_Record extracts_:
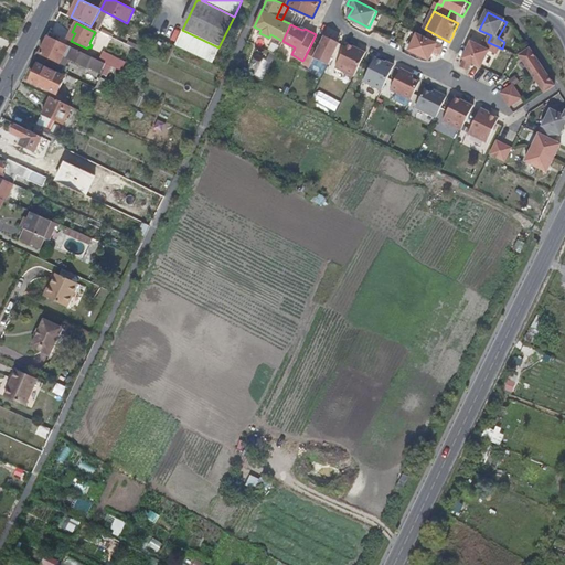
[(219,48),(182,30),(174,45),(211,64),(219,48)]
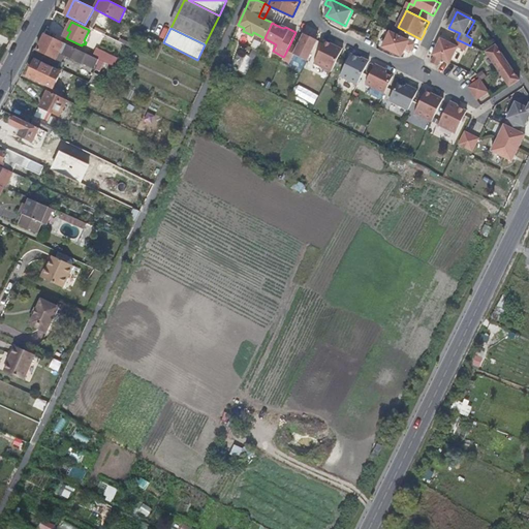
[(315,44),(317,39),(304,32),(304,33),(297,47),(290,43),(284,56),(291,60),(294,54),(307,60),(315,44)]
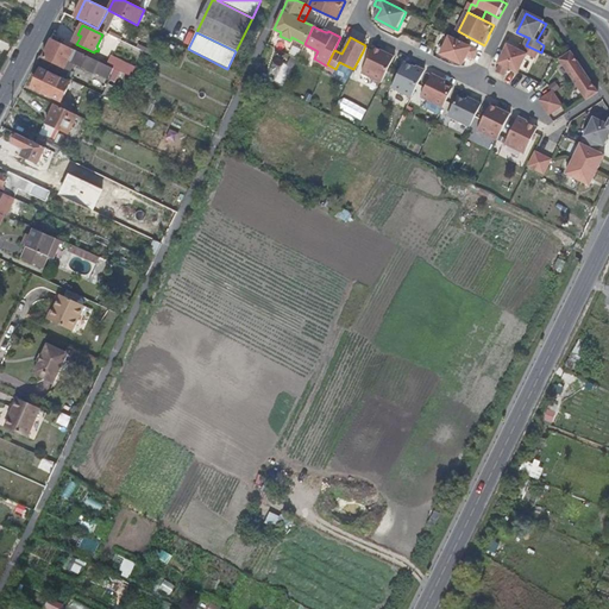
[(475,60),(478,51),(450,37),(441,55),(463,66),(468,56),(475,60)]
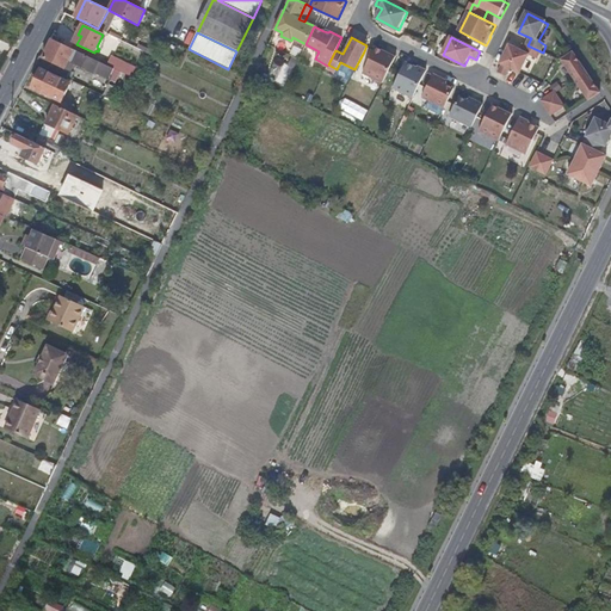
[(37,63),(62,75),(66,68),(69,60),(75,62),(111,80),(116,71),(107,66),(53,39),(43,57),(41,56),(37,63)]
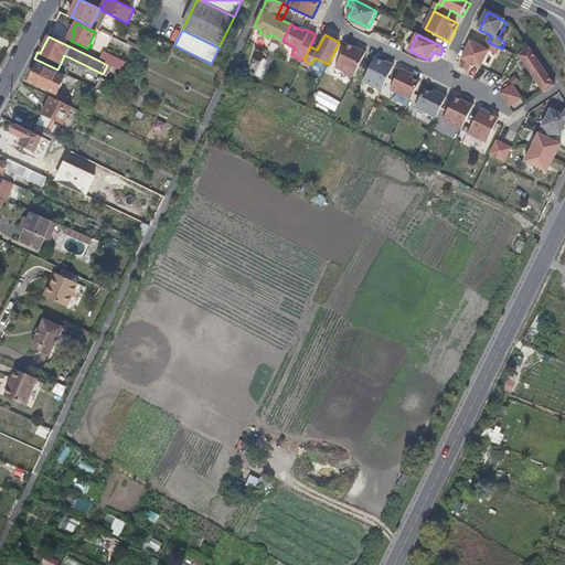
[(502,49),(488,42),(484,50),(472,43),(462,60),(467,62),(471,64),(481,68),(489,52),(498,56),(502,49)]
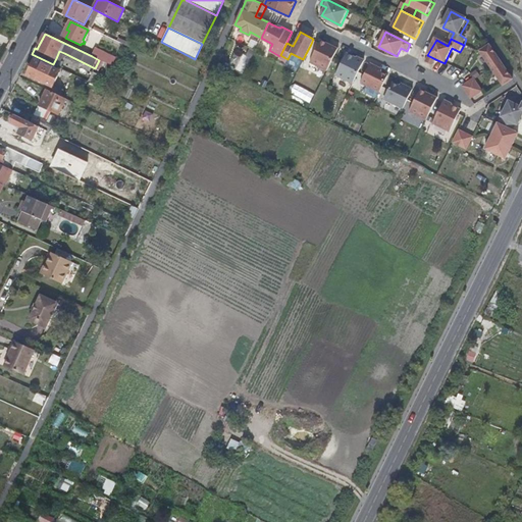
[(334,55),(338,47),(331,44),(330,45),(320,40),(310,61),(326,70),(334,55)]
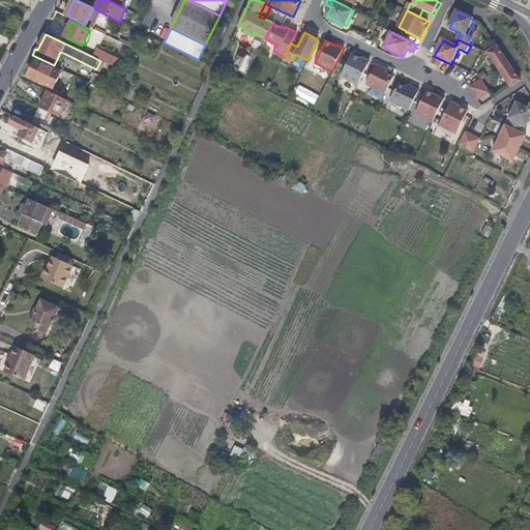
[(497,47),(488,53),(499,69),(508,63),(497,47)]
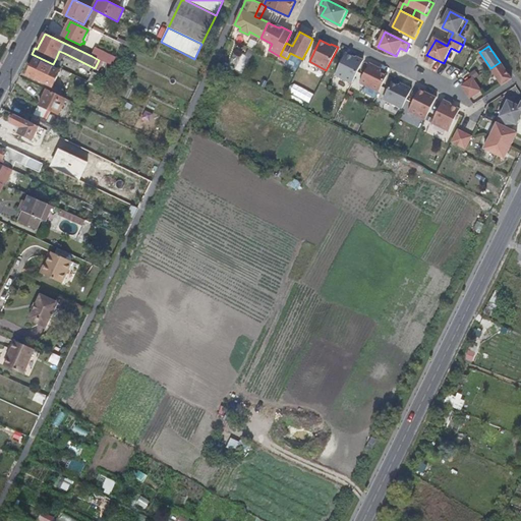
[(102,61),(104,56),(105,54),(96,49),(92,56),(99,60),(102,61)]
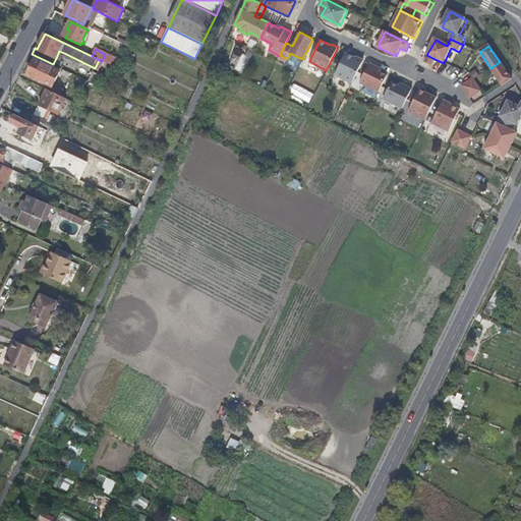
[(359,68),(363,59),(356,56),(355,57),(346,52),(335,74),(352,82),(359,68)]
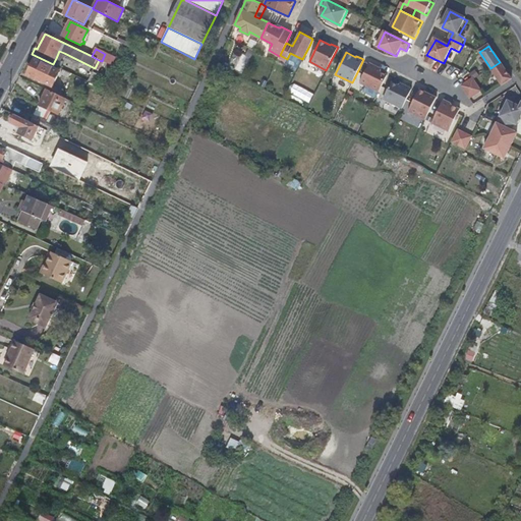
[(102,61),(112,66),(114,61),(104,56),(102,61)]
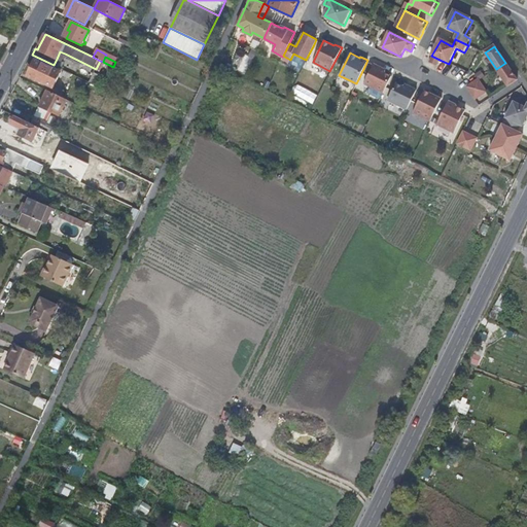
[(435,58),(433,57),(430,62),(437,65),(440,60),(435,58)]
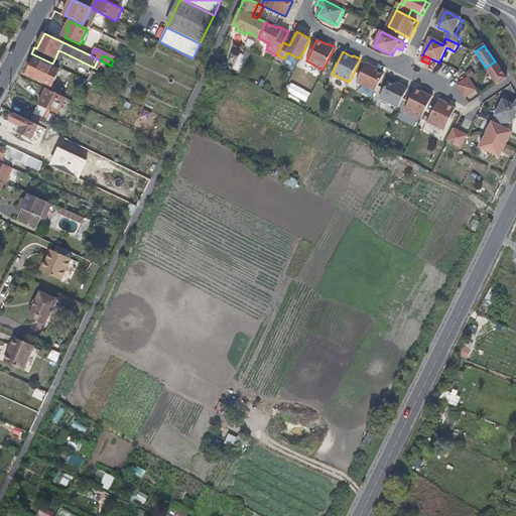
[(27,74),(52,86),(59,71),(34,58),(27,74)]
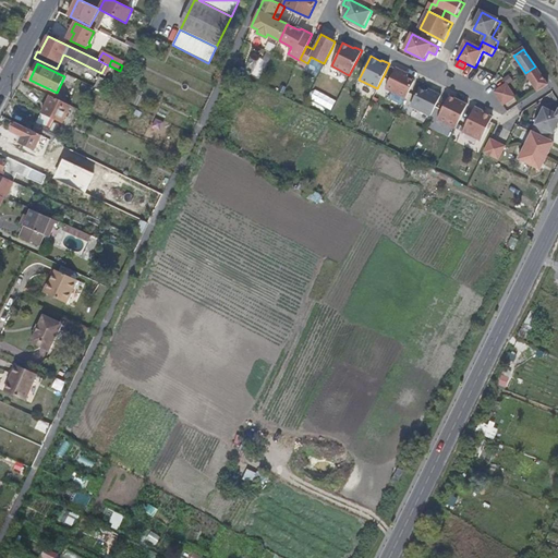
[(547,84),(535,67),(525,73),(537,91),(547,84)]
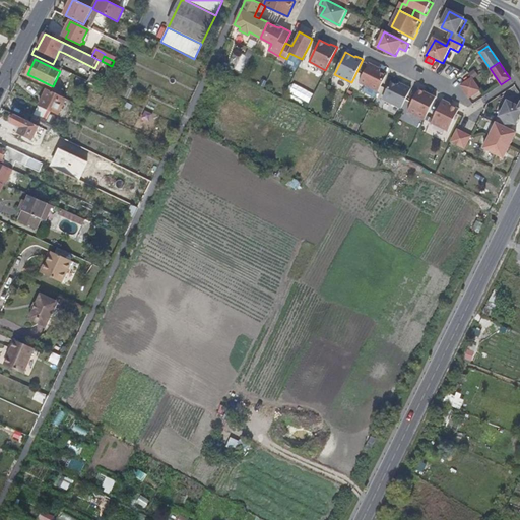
[(359,81),(378,91),(384,80),(386,74),(379,71),(381,68),(369,63),(359,81)]
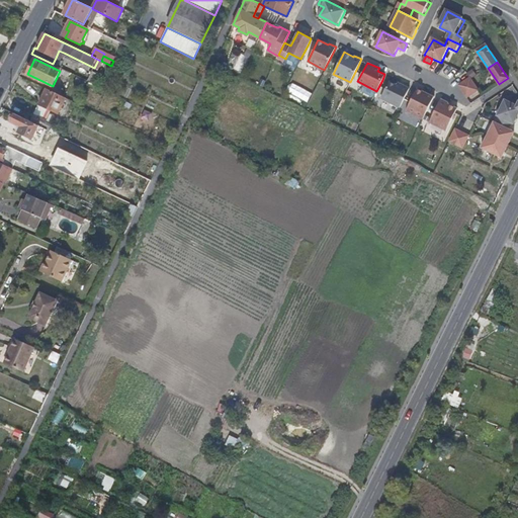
[(470,79),(469,78),(458,85),(462,91),(471,85),(473,84),(470,79)]
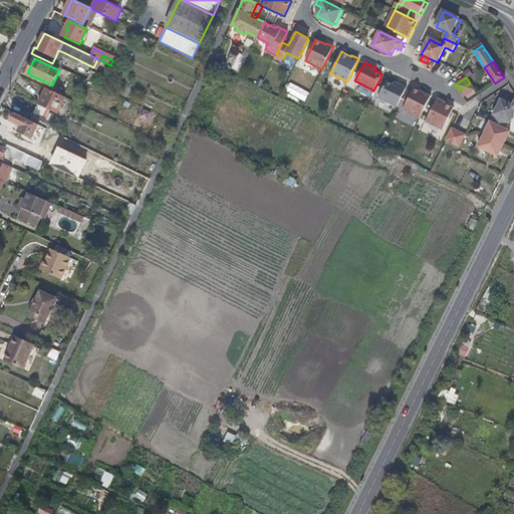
[(397,106),(404,91),(407,87),(395,81),(394,84),(387,80),(377,97),(397,106)]
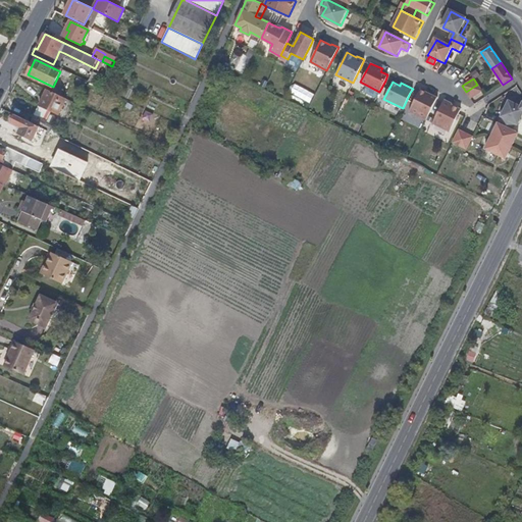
[(481,91),(477,85),(475,86),(466,92),(470,98),(481,91)]
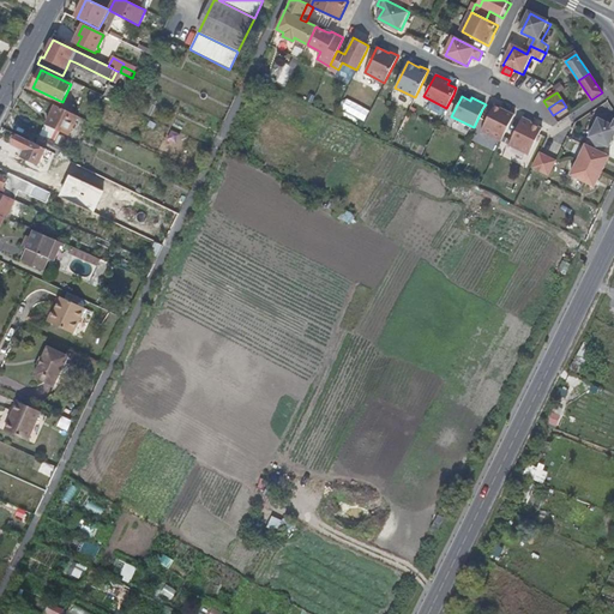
[(46,125),(68,136),(78,116),(55,104),(46,125)]
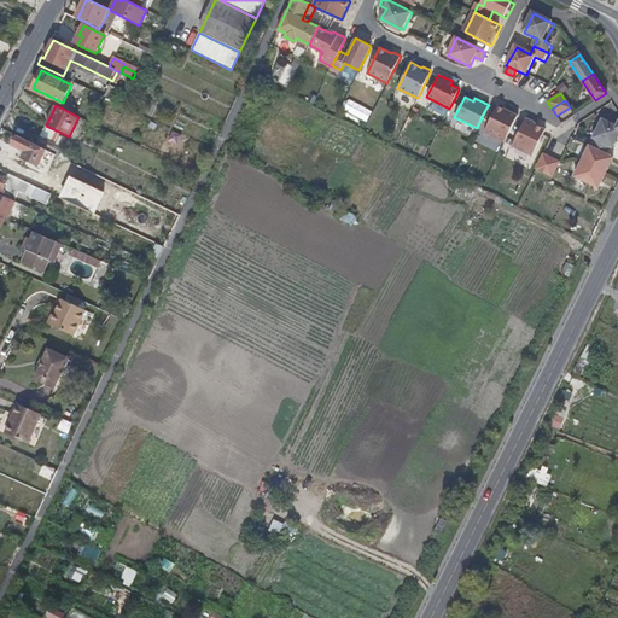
[(513,124),(518,115),(509,110),(509,111),(497,106),(484,132),(505,143),(513,124)]
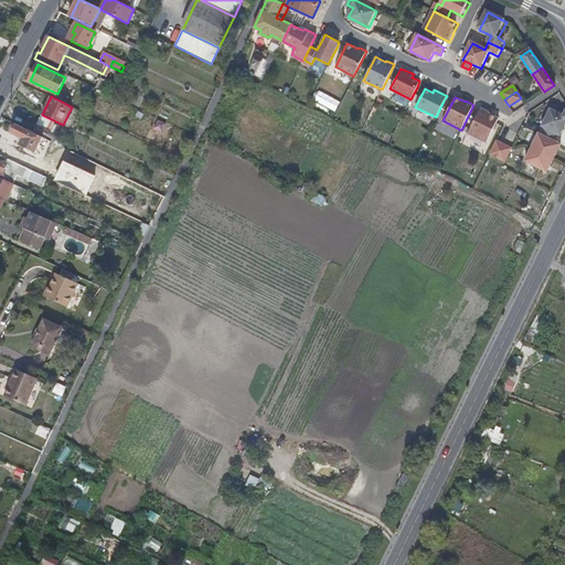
[(487,142),(497,123),(499,118),(488,114),(489,112),(481,108),(468,132),(487,142)]
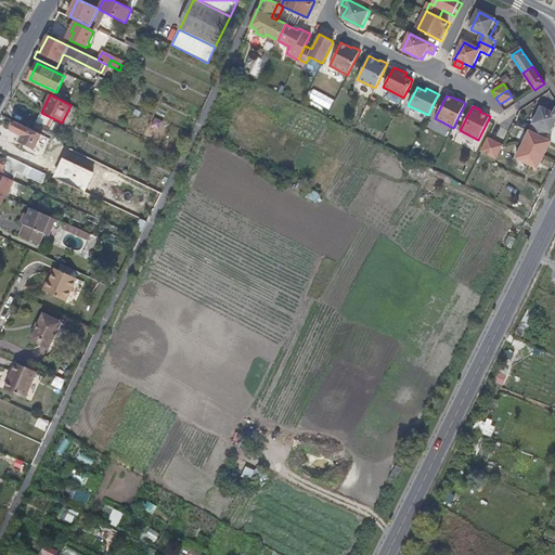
[(532,125),(534,126),(531,132),(544,139),(547,131),(551,133),(554,123),(554,111),(554,114),(541,107),(532,125)]
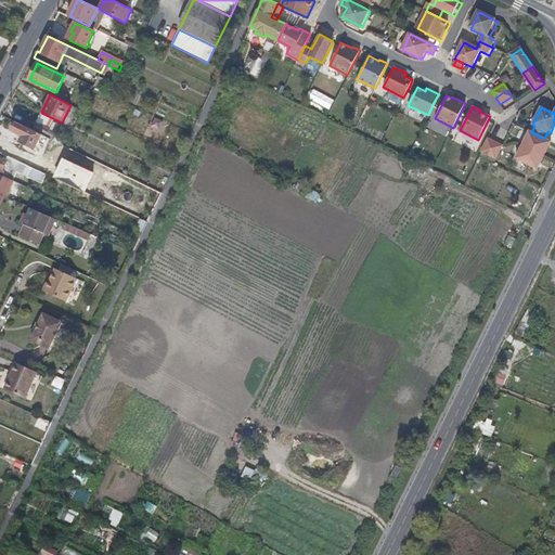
[(34,151),(41,136),(16,121),(11,131),(12,131),(20,136),(21,139),(18,143),(34,151)]
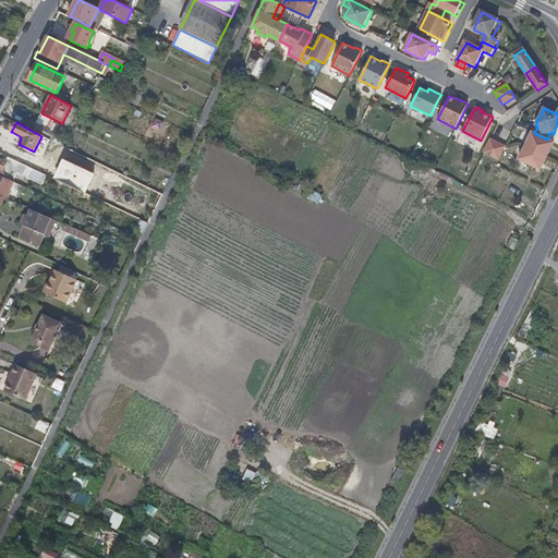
[(532,132),(525,146),(547,157),(554,143),(547,140),(534,133),(532,132)]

_Task instructions_: Please write out exactly the lines from the one containing "[(46,125),(68,136),(78,116),(55,104),(46,125)]" through the last line of the records above, and leave out any pictures.

_Expected output_:
[(46,125),(68,136),(78,116),(55,104),(46,125)]
[(513,124),(518,115),(509,110),(509,111),(497,106),(484,132),(505,143),(513,124)]
[(487,142),(497,123),(499,118),(488,114),(489,112),(481,108),(468,132),(487,142)]
[(532,125),(534,126),(531,132),(544,139),(547,131),(551,133),(554,123),(554,111),(554,114),(541,107),(532,125)]
[(34,151),(41,136),(16,121),(11,131),(12,131),(20,136),(21,139),(18,143),(34,151)]
[(532,132),(525,146),(547,157),(554,143),(547,140),(534,133),(532,132)]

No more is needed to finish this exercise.